Work item:
Send back the records exactly as written, with no images.

Exercise data:
※
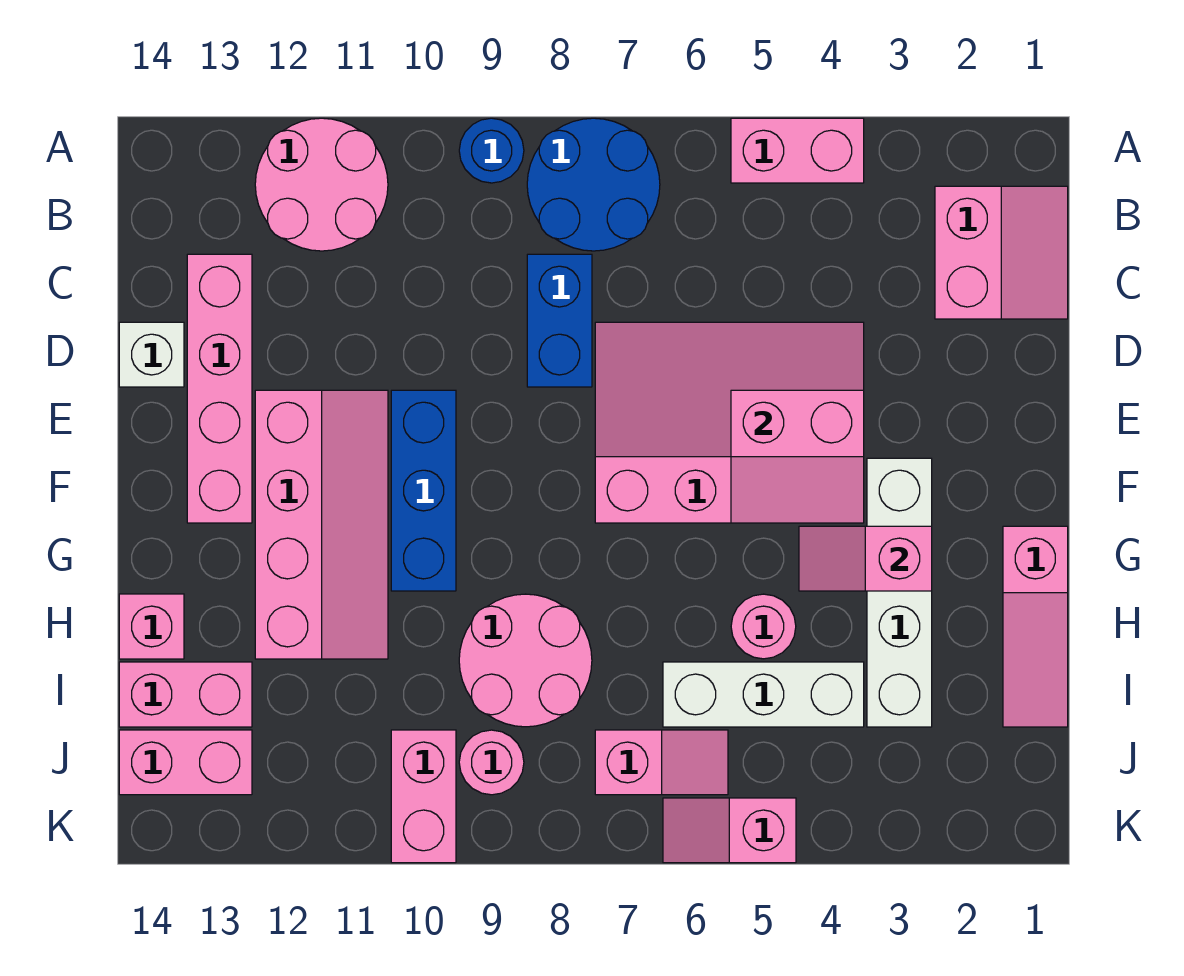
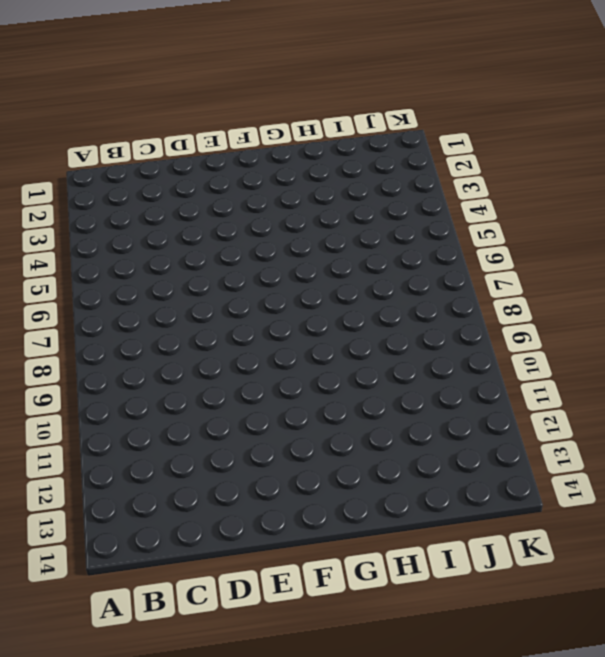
none -> pink brick A4:A5 level 1
none -> blue round brick A7:B8 level 1
none -> blue round brick A9 level 1

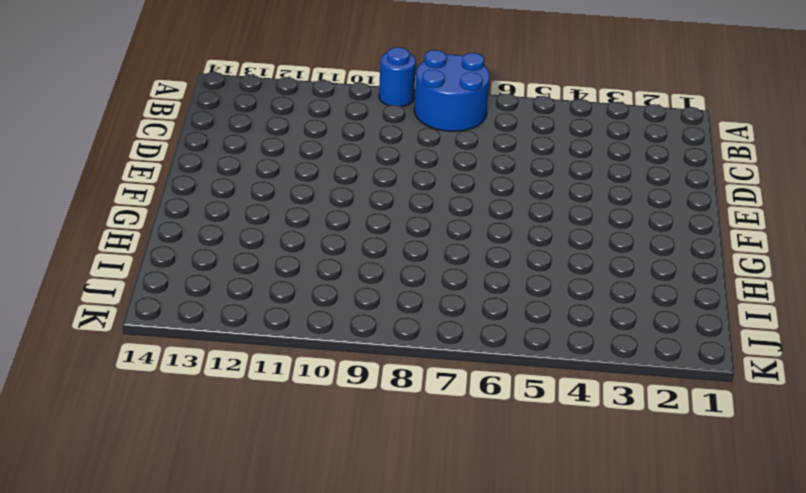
none -> pink brick A4:A5 level 1
none -> pink round brick A11:B12 level 1
none -> pink slope B1:C2 level 1 top 2

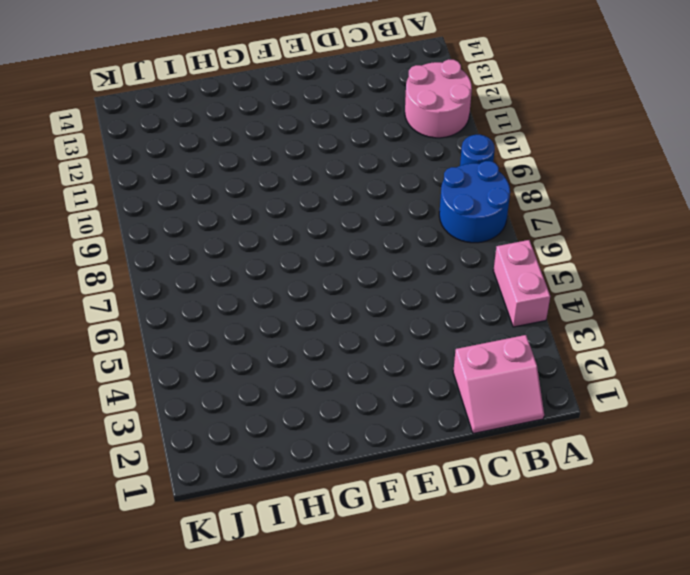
none -> blue brick C8:D8 level 1
none -> pink brick C13:F13 level 1
none -> pink slope D4:F7 level 1 top F

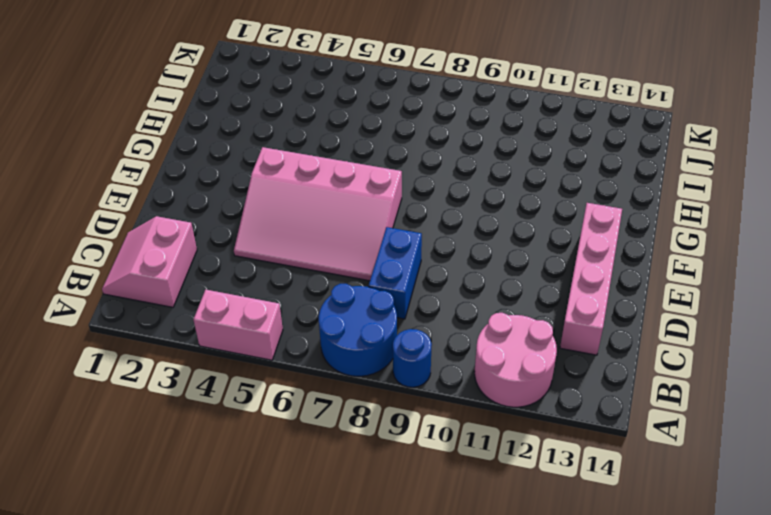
none -> white brick D14 level 1
none -> blue brick E10:G10 level 1
none -> pink slope E11:H12 level 1 top 12

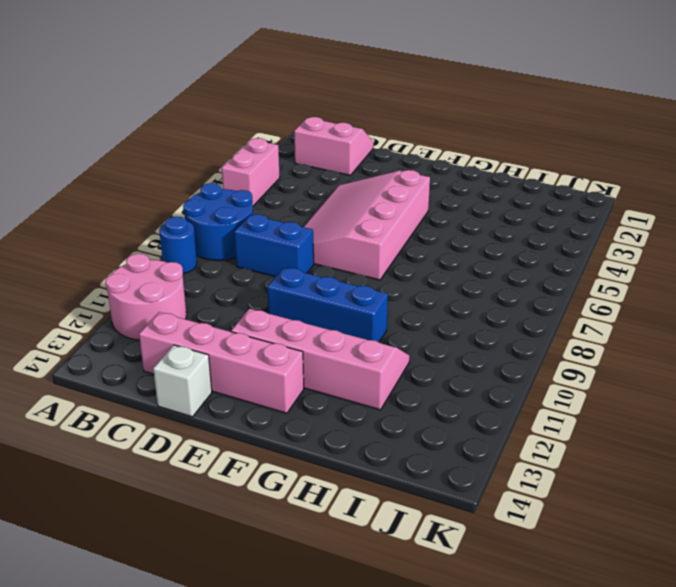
none -> white brick F3:I3 level 1
none -> pink slope G1:I1 level 1 top G
none -> pink round brick H5 level 1

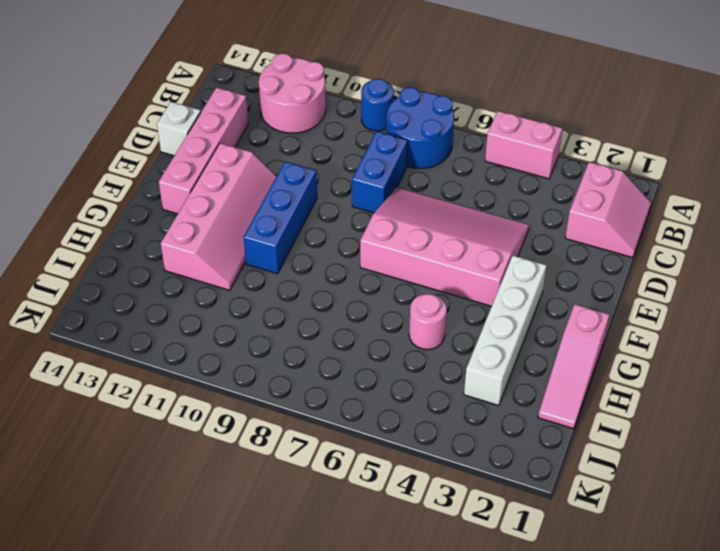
none -> pink round brick H8:I9 level 1
none -> pink brick H14 level 1
none -> white brick I4:I6 level 1

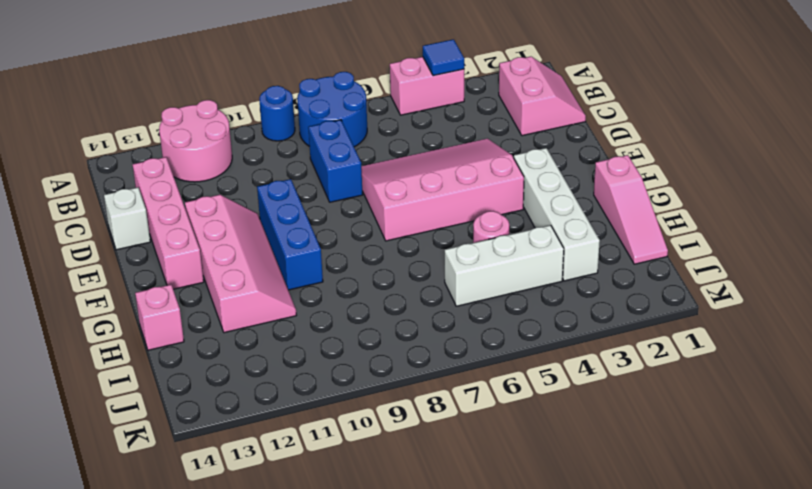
blue tile A4 level 2 -> none
none -> pink round brick H8:I9 level 1
none -> pink brick I13:I14 level 1
none -> pink slope J6:J7 level 1 top 7

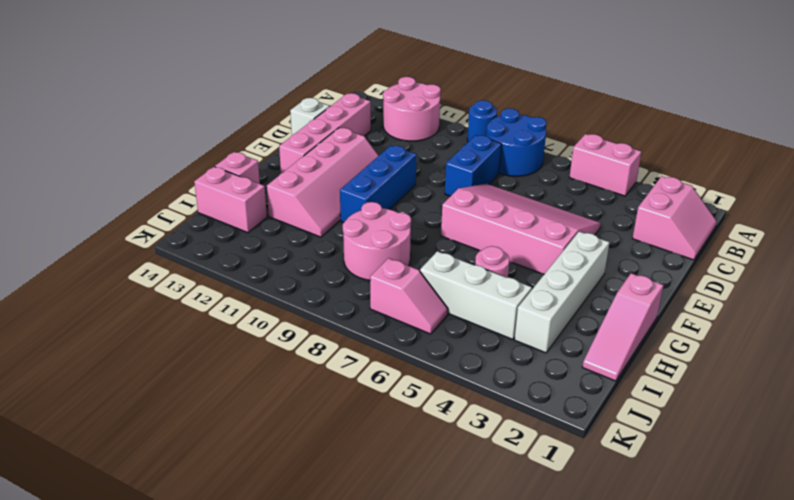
none -> pink round brick J9 level 1
none -> pink brick J10:K10 level 1
none -> pink brick J13:J14 level 1

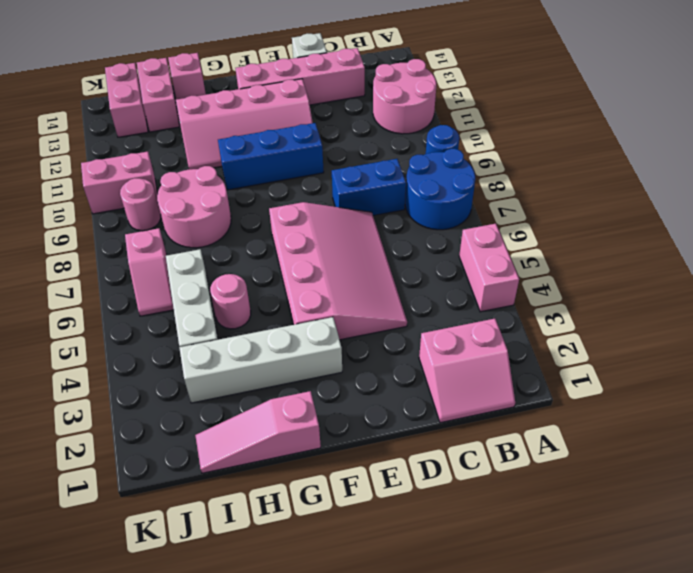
none -> pink slope K5:K6 level 1 top 5
none -> pink slope E4:F5 level 2 top E
none -> pink slope G3:G4 level 2 top 3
※
Final answer:
none -> pink brick A4:A5 level 1
none -> blue round brick A7:B8 level 1
none -> blue round brick A9 level 1

none -> pink brick A4:A5 level 1
none -> pink round brick A11:B12 level 1
none -> pink slope B1:C2 level 1 top 2

none -> blue brick C8:D8 level 1
none -> pink brick C13:F13 level 1
none -> pink slope D4:F7 level 1 top F

none -> white brick D14 level 1
none -> blue brick E10:G10 level 1
none -> pink slope E11:H12 level 1 top 12

none -> white brick F3:I3 level 1
none -> pink slope G1:I1 level 1 top G
none -> pink round brick H5 level 1

none -> pink round brick H8:I9 level 1
none -> pink brick H14 level 1
none -> white brick I4:I6 level 1

blue tile A4 level 2 -> none
none -> pink round brick H8:I9 level 1
none -> pink brick I13:I14 level 1
none -> pink slope J6:J7 level 1 top 7

none -> pink round brick J9 level 1
none -> pink brick J10:K10 level 1
none -> pink brick J13:J14 level 1

none -> pink slope K5:K6 level 1 top 5
none -> pink slope E4:F5 level 2 top E
none -> pink slope G3:G4 level 2 top 3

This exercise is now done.